Object change listings:
((

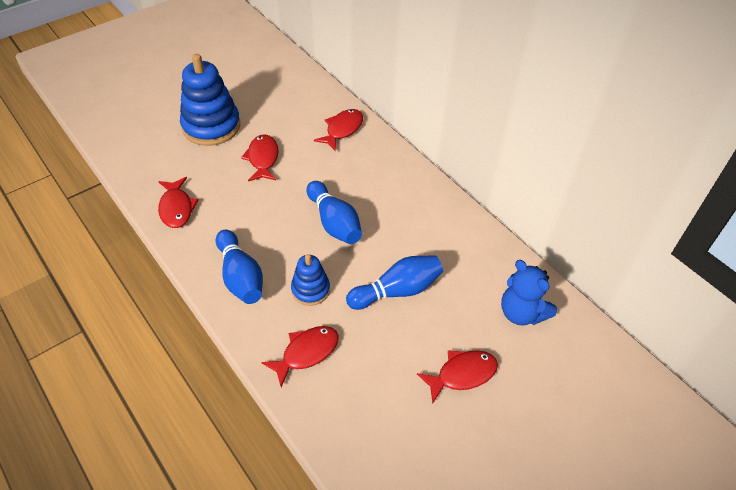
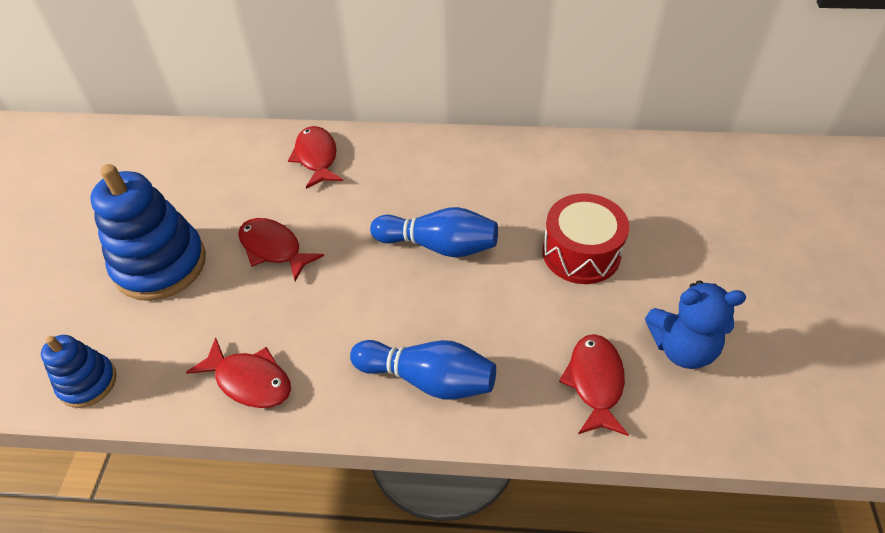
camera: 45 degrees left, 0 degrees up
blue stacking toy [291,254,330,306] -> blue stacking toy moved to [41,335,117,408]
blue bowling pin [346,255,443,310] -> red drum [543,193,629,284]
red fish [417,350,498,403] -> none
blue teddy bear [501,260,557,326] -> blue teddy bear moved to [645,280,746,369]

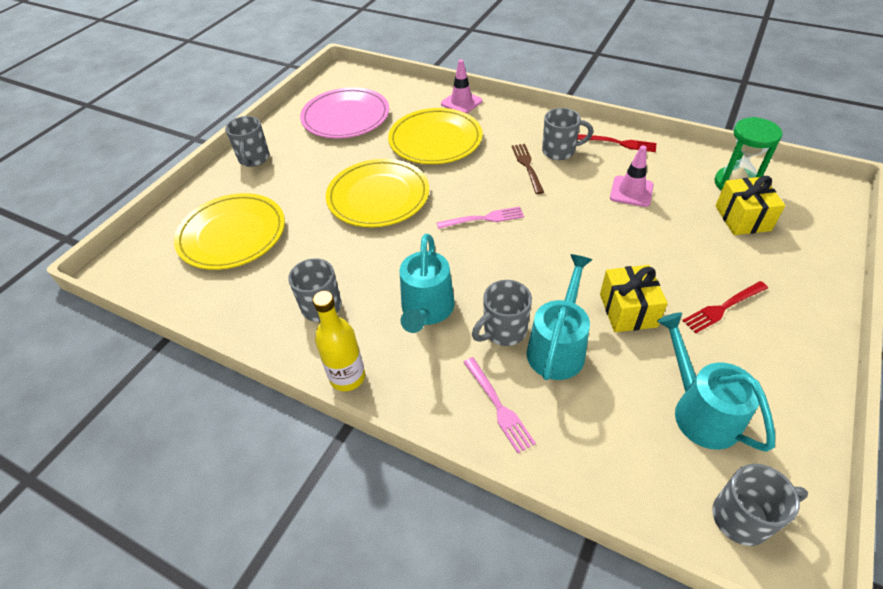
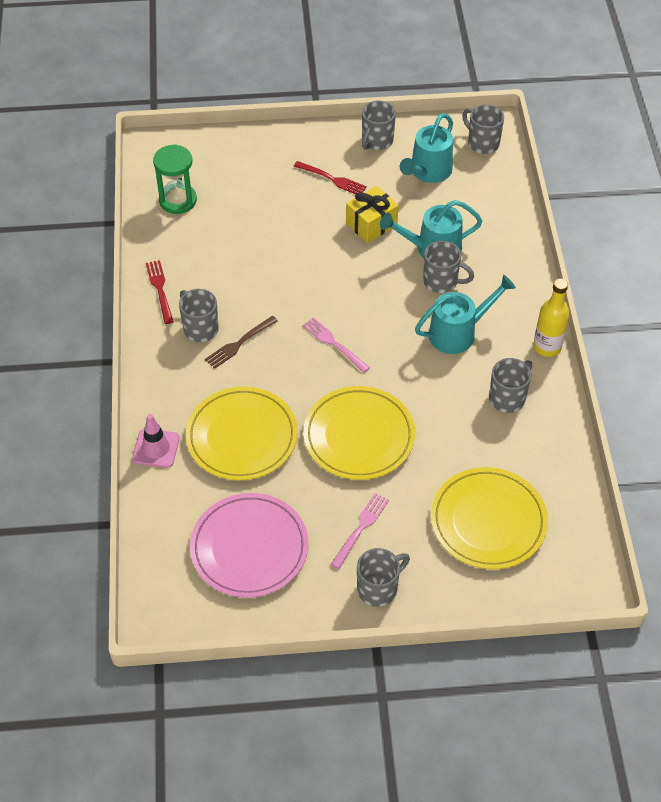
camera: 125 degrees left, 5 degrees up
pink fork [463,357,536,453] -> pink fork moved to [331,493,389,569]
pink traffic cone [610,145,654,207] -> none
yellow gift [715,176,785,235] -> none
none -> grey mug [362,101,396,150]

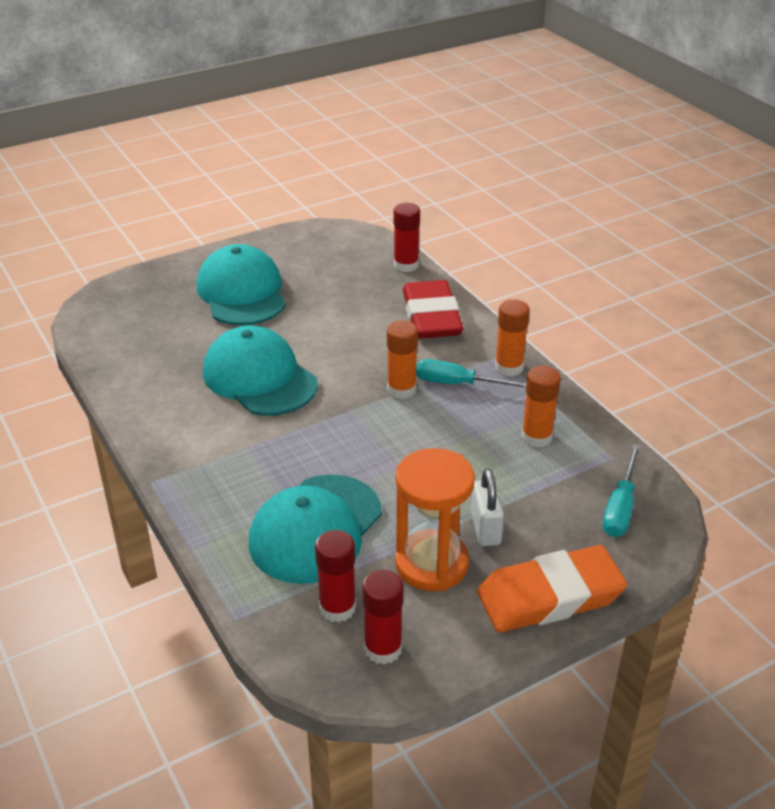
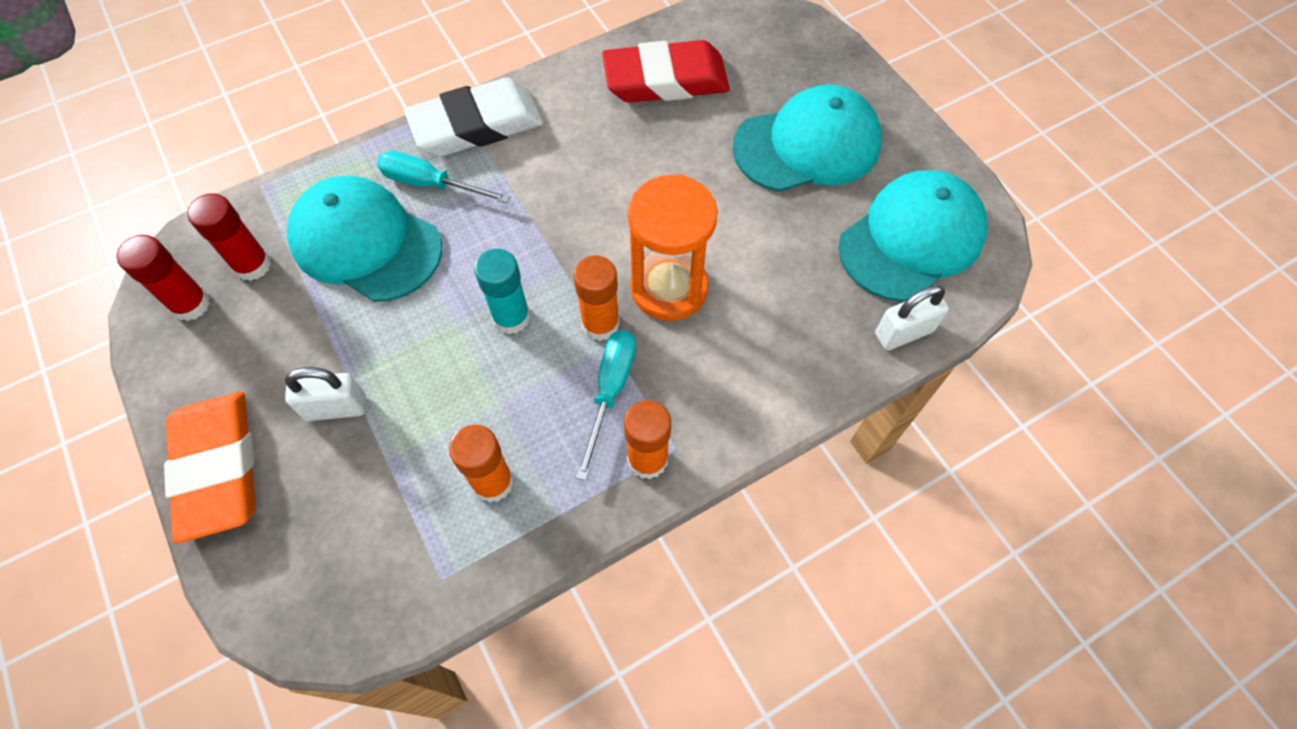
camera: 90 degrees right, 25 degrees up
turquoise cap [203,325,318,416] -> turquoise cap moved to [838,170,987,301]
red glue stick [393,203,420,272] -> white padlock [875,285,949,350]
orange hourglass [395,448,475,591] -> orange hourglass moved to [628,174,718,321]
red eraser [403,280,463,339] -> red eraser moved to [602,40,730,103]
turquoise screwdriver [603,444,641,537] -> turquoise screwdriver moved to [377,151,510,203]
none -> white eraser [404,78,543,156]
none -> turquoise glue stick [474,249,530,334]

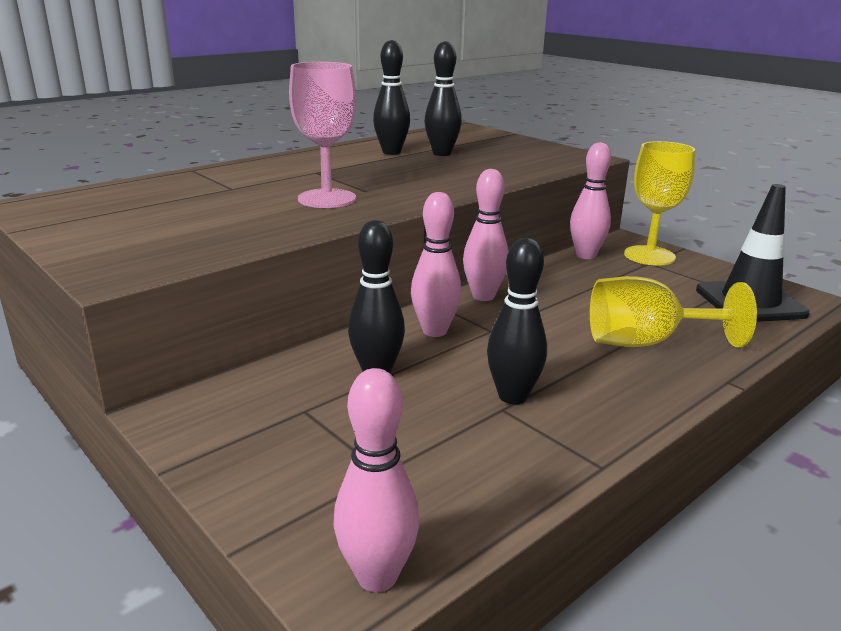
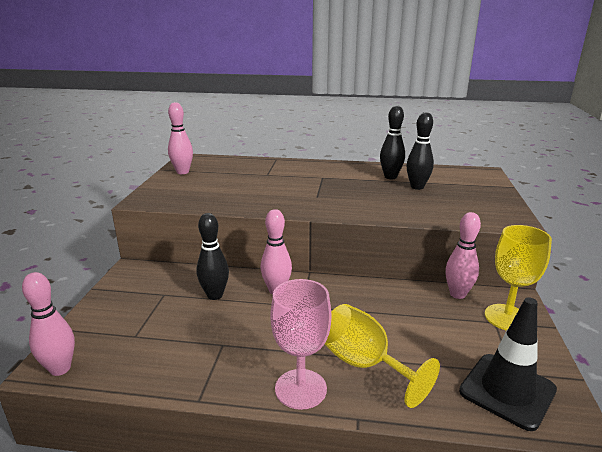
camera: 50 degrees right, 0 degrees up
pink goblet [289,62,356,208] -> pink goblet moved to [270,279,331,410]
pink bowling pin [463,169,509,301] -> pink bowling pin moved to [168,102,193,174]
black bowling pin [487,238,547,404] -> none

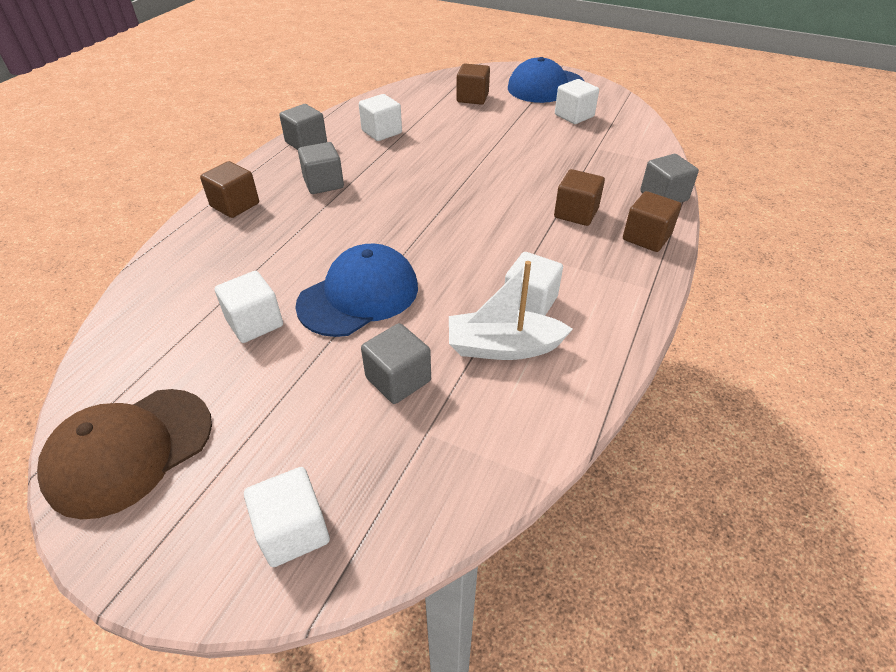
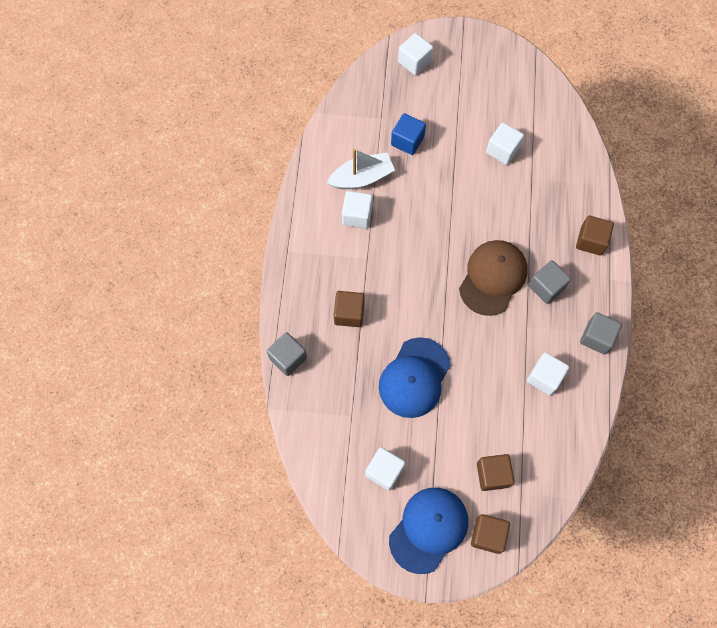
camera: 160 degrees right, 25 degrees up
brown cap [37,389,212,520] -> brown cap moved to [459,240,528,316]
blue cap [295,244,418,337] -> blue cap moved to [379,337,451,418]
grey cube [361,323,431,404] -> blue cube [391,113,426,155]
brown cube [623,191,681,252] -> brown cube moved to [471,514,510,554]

))

WHAT IS BEING ASKED — Read through the data and copy every line where "turquoise" shows up.

ANSWER —
turquoise cap [203,325,318,416] -> turquoise cap moved to [838,170,987,301]
turquoise screwdriver [603,444,641,537] -> turquoise screwdriver moved to [377,151,510,203]
none -> turquoise glue stick [474,249,530,334]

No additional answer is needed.